§ **Data provided**:
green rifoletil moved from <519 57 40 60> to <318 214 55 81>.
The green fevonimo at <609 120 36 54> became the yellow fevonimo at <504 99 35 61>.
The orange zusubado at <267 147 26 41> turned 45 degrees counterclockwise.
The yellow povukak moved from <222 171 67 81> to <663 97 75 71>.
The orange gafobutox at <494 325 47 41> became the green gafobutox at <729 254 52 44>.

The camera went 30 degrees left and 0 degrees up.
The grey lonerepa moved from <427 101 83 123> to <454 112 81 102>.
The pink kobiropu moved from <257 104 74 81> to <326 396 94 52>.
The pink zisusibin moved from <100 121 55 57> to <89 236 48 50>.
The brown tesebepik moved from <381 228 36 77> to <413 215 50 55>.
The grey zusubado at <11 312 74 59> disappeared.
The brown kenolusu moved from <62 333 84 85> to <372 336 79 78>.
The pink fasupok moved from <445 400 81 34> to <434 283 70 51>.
==
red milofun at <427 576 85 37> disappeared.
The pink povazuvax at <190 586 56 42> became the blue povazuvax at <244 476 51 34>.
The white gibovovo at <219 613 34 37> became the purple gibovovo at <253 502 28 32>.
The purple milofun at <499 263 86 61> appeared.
* * *
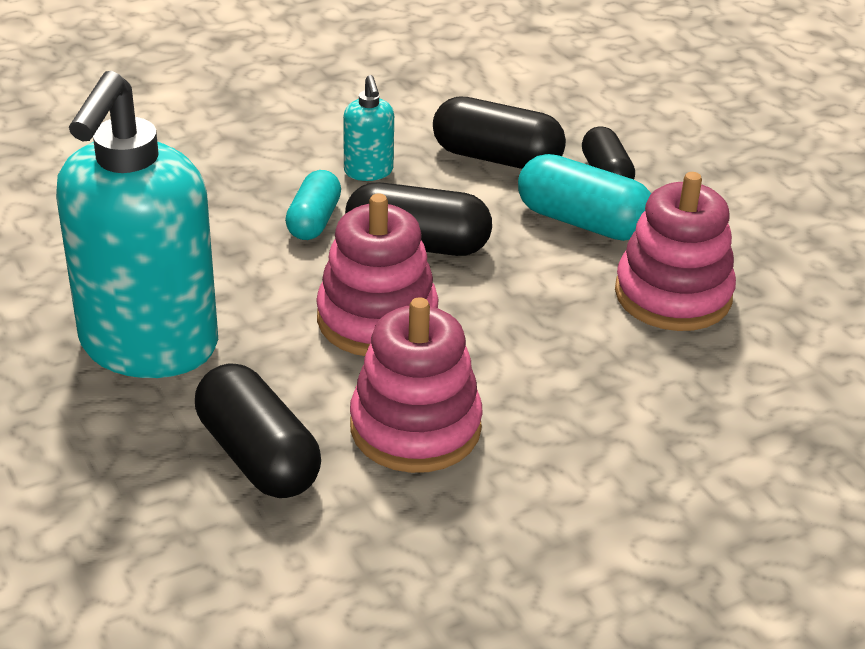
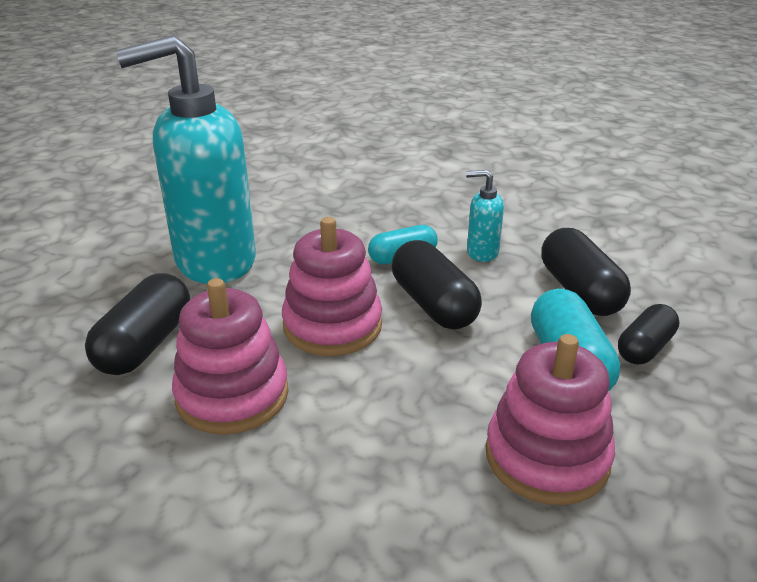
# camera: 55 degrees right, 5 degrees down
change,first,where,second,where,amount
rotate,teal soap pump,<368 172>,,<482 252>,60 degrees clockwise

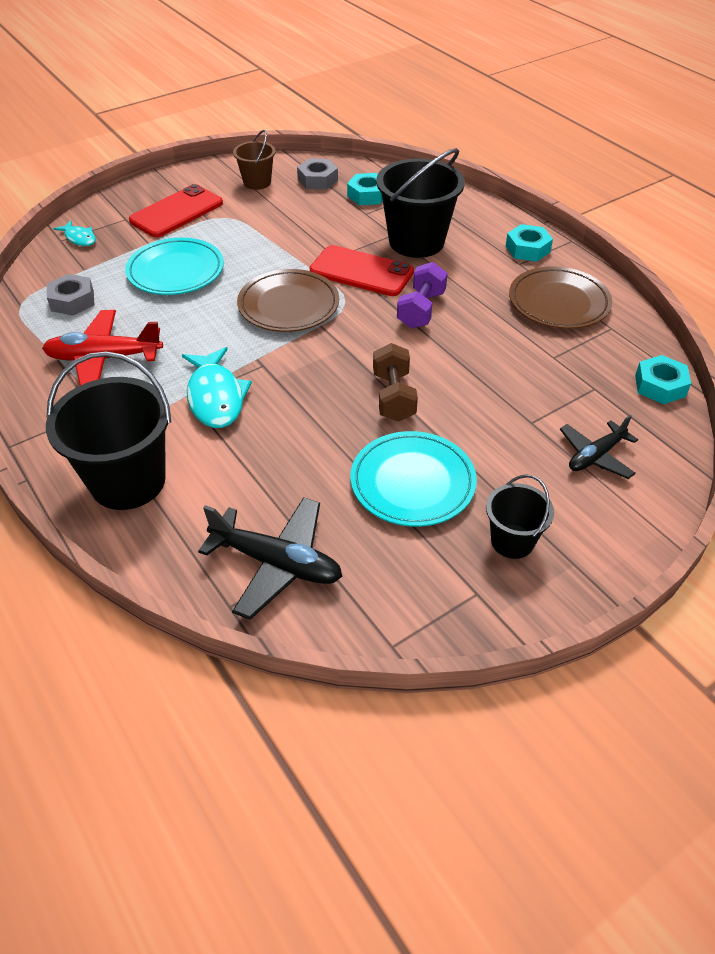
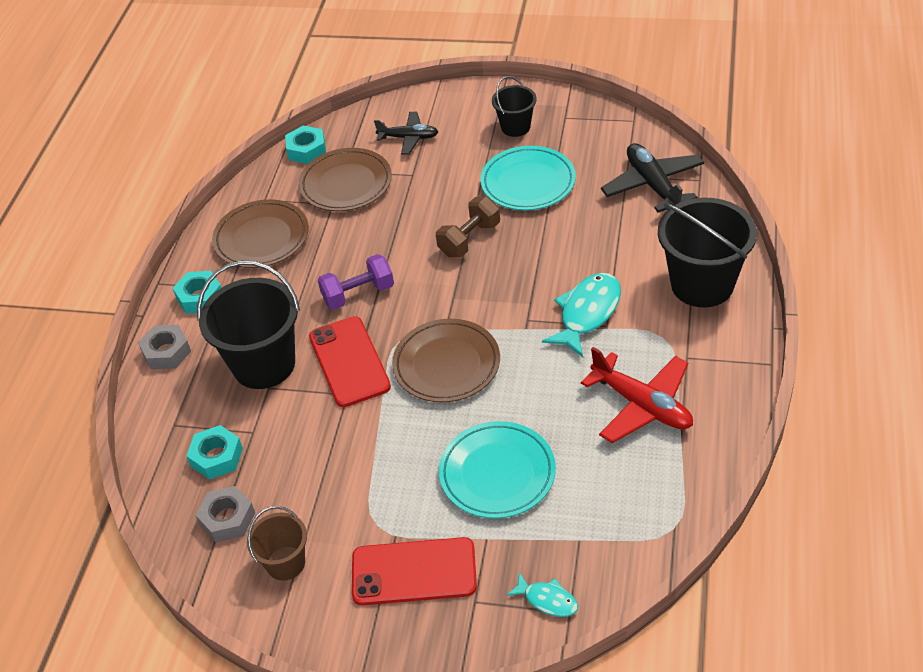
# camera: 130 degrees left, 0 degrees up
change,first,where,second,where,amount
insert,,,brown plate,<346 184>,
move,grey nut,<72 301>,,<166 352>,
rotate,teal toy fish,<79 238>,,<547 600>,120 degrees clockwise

§ **Exercise**: Taking the entries above, write out exactly the lines starting with the line containing "green rifoletil moved" and going on through the line containing "The pink fasupok", both included, and nothing else.

§ **Response to this task**:
green rifoletil moved from <519 57 40 60> to <318 214 55 81>.
The green fevonimo at <609 120 36 54> became the yellow fevonimo at <504 99 35 61>.
The orange zusubado at <267 147 26 41> turned 45 degrees counterclockwise.
The yellow povukak moved from <222 171 67 81> to <663 97 75 71>.
The orange gafobutox at <494 325 47 41> became the green gafobutox at <729 254 52 44>.

The camera went 30 degrees left and 0 degrees up.
The grey lonerepa moved from <427 101 83 123> to <454 112 81 102>.
The pink kobiropu moved from <257 104 74 81> to <326 396 94 52>.
The pink zisusibin moved from <100 121 55 57> to <89 236 48 50>.
The brown tesebepik moved from <381 228 36 77> to <413 215 50 55>.
The grey zusubado at <11 312 74 59> disappeared.
The brown kenolusu moved from <62 333 84 85> to <372 336 79 78>.
The pink fasupok moved from <445 400 81 34> to <434 283 70 51>.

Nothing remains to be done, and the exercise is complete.